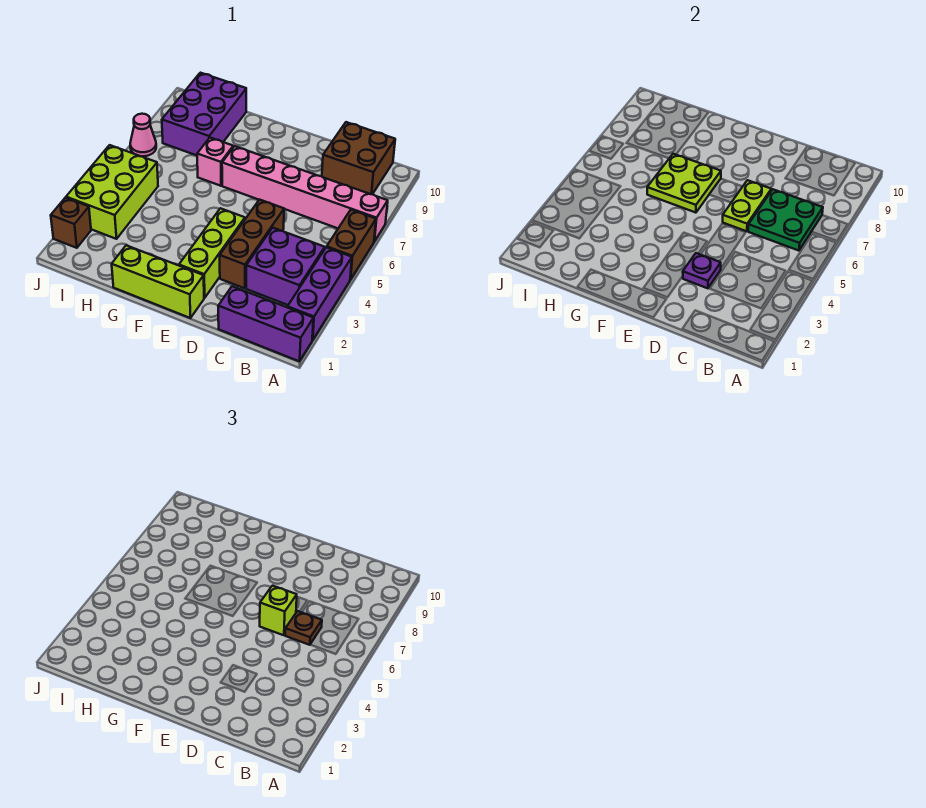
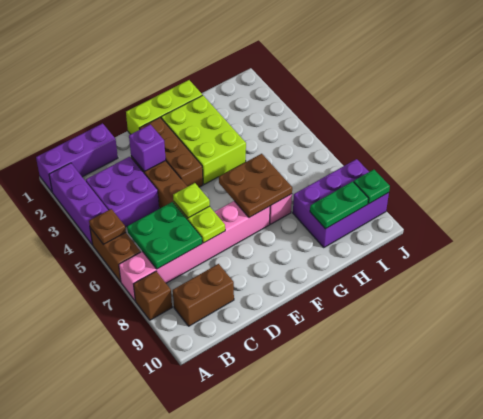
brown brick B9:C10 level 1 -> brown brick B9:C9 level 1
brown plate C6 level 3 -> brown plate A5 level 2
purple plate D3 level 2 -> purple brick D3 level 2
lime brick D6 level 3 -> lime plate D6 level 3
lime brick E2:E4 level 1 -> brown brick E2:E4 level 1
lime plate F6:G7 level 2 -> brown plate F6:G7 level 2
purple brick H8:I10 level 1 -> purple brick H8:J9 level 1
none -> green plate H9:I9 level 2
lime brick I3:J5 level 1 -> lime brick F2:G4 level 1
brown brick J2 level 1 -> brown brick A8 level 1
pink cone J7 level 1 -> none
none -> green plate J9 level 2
::::::::::
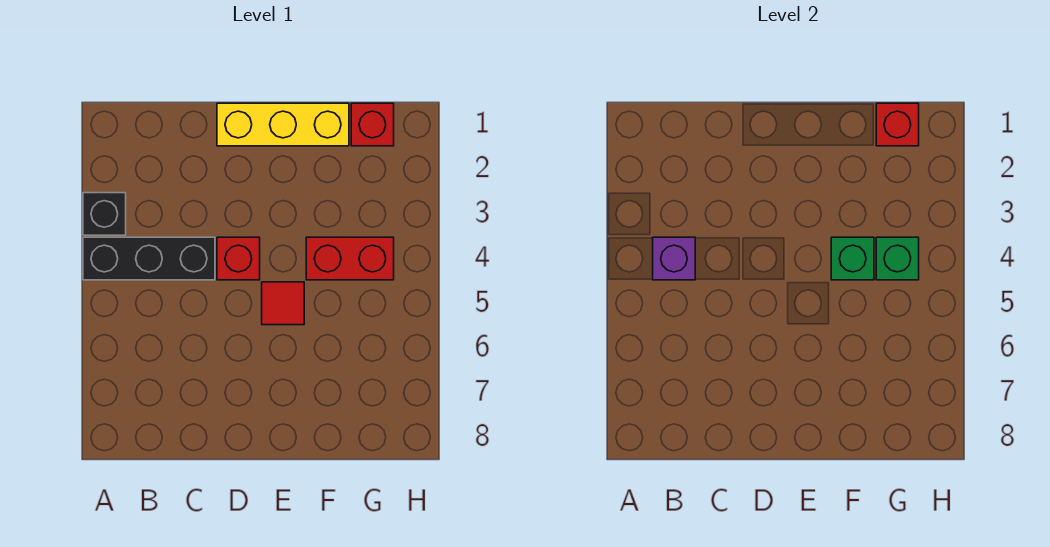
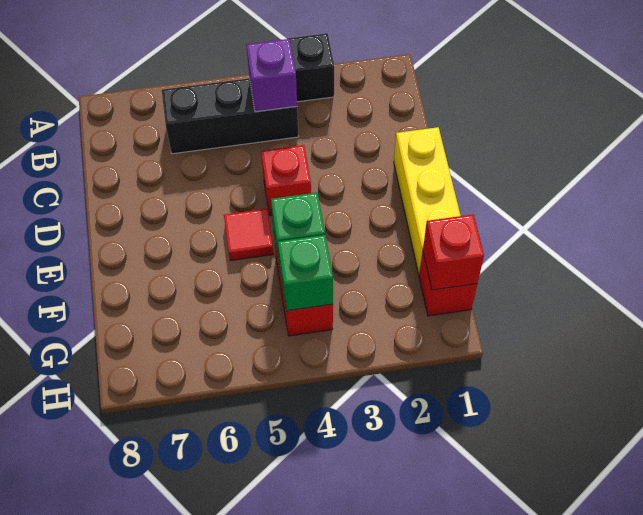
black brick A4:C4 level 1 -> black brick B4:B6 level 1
::::::::::
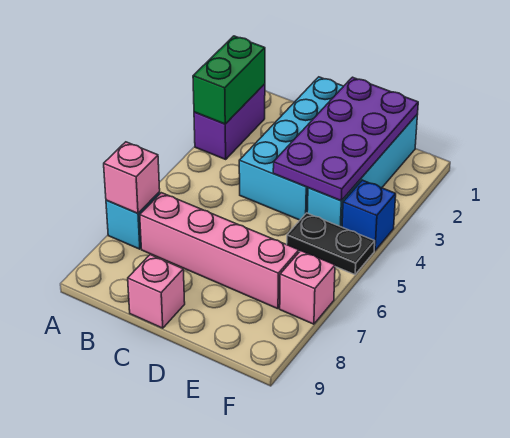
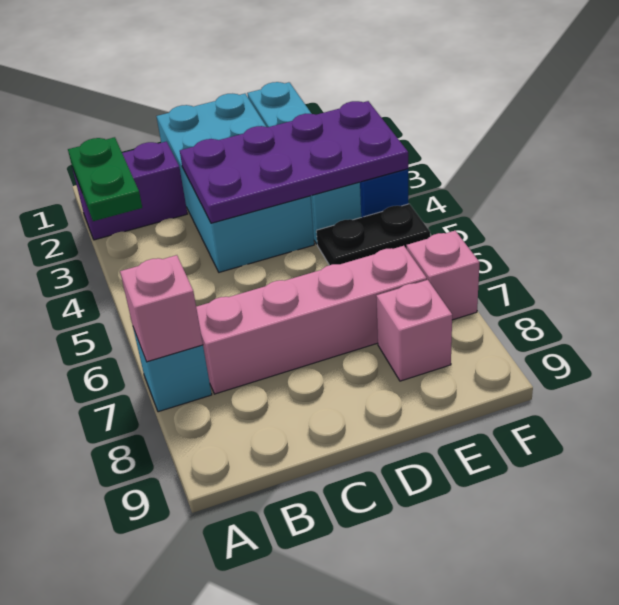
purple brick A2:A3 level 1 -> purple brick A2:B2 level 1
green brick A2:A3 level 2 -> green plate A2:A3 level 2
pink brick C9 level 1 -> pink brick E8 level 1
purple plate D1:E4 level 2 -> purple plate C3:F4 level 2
::::::::::
Reproducing the whole listing above is not the task. Copy exactly only the lines from the one with "brown brick B9:C10" to the one with "none -> green plate J9 level 2", both kept.

(SOLUTION FOR THIS TASK)
brown brick B9:C10 level 1 -> brown brick B9:C9 level 1
brown plate C6 level 3 -> brown plate A5 level 2
purple plate D3 level 2 -> purple brick D3 level 2
lime brick D6 level 3 -> lime plate D6 level 3
lime brick E2:E4 level 1 -> brown brick E2:E4 level 1
lime plate F6:G7 level 2 -> brown plate F6:G7 level 2
purple brick H8:I10 level 1 -> purple brick H8:J9 level 1
none -> green plate H9:I9 level 2
lime brick I3:J5 level 1 -> lime brick F2:G4 level 1
brown brick J2 level 1 -> brown brick A8 level 1
pink cone J7 level 1 -> none
none -> green plate J9 level 2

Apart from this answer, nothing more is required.